■ Request ■
Could you rewrite all of the records below so that "blue arrow" becomes "teal arrow", with nothing else changed?

(Raw records)
_ _ _ _ _
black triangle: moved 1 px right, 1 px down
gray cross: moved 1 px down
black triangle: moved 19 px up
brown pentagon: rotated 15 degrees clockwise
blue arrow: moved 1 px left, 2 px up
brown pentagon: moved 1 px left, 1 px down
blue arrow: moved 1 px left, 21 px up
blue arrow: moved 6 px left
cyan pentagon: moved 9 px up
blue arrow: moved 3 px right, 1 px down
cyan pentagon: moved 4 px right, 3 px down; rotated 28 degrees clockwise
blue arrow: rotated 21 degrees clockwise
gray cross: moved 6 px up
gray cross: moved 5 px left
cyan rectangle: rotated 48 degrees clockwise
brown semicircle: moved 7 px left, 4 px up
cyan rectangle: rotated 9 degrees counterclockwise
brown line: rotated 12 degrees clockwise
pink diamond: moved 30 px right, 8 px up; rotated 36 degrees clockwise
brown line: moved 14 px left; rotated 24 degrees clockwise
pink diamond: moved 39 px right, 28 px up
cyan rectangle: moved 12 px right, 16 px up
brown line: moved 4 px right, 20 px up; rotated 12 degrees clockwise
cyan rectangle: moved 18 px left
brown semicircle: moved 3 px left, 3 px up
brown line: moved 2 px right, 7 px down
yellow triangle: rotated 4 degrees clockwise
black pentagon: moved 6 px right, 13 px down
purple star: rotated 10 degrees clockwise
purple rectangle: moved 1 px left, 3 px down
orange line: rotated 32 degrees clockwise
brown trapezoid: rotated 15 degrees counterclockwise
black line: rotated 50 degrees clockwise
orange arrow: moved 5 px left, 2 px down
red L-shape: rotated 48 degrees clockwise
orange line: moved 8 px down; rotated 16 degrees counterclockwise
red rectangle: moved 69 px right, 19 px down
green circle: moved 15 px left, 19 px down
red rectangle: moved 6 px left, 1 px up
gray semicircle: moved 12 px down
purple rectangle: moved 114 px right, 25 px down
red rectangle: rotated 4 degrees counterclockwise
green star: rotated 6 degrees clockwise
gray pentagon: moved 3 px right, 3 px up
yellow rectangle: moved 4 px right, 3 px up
_ _ _ _ _
■ Solved exercise ■
black triangle: moved 1 px right, 1 px down
gray cross: moved 1 px down
black triangle: moved 19 px up
brown pentagon: rotated 15 degrees clockwise
teal arrow: moved 1 px left, 2 px up
brown pentagon: moved 1 px left, 1 px down
teal arrow: moved 1 px left, 21 px up
teal arrow: moved 6 px left
cyan pentagon: moved 9 px up
teal arrow: moved 3 px right, 1 px down
cyan pentagon: moved 4 px right, 3 px down; rotated 28 degrees clockwise
teal arrow: rotated 21 degrees clockwise
gray cross: moved 6 px up
gray cross: moved 5 px left
cyan rectangle: rotated 48 degrees clockwise
brown semicircle: moved 7 px left, 4 px up
cyan rectangle: rotated 9 degrees counterclockwise
brown line: rotated 12 degrees clockwise
pink diamond: moved 30 px right, 8 px up; rotated 36 degrees clockwise
brown line: moved 14 px left; rotated 24 degrees clockwise
pink diamond: moved 39 px right, 28 px up
cyan rectangle: moved 12 px right, 16 px up
brown line: moved 4 px right, 20 px up; rotated 12 degrees clockwise
cyan rectangle: moved 18 px left
brown semicircle: moved 3 px left, 3 px up
brown line: moved 2 px right, 7 px down
yellow triangle: rotated 4 degrees clockwise
black pentagon: moved 6 px right, 13 px down
purple star: rotated 10 degrees clockwise
purple rectangle: moved 1 px left, 3 px down
orange line: rotated 32 degrees clockwise
brown trapezoid: rotated 15 degrees counterclockwise
black line: rotated 50 degrees clockwise
orange arrow: moved 5 px left, 2 px down
red L-shape: rotated 48 degrees clockwise
orange line: moved 8 px down; rotated 16 degrees counterclockwise
red rectangle: moved 69 px right, 19 px down
green circle: moved 15 px left, 19 px down
red rectangle: moved 6 px left, 1 px up
gray semicircle: moved 12 px down
purple rectangle: moved 114 px right, 25 px down
red rectangle: rotated 4 degrees counterclockwise
green star: rotated 6 degrees clockwise
gray pentagon: moved 3 px right, 3 px up
yellow rectangle: moved 4 px right, 3 px up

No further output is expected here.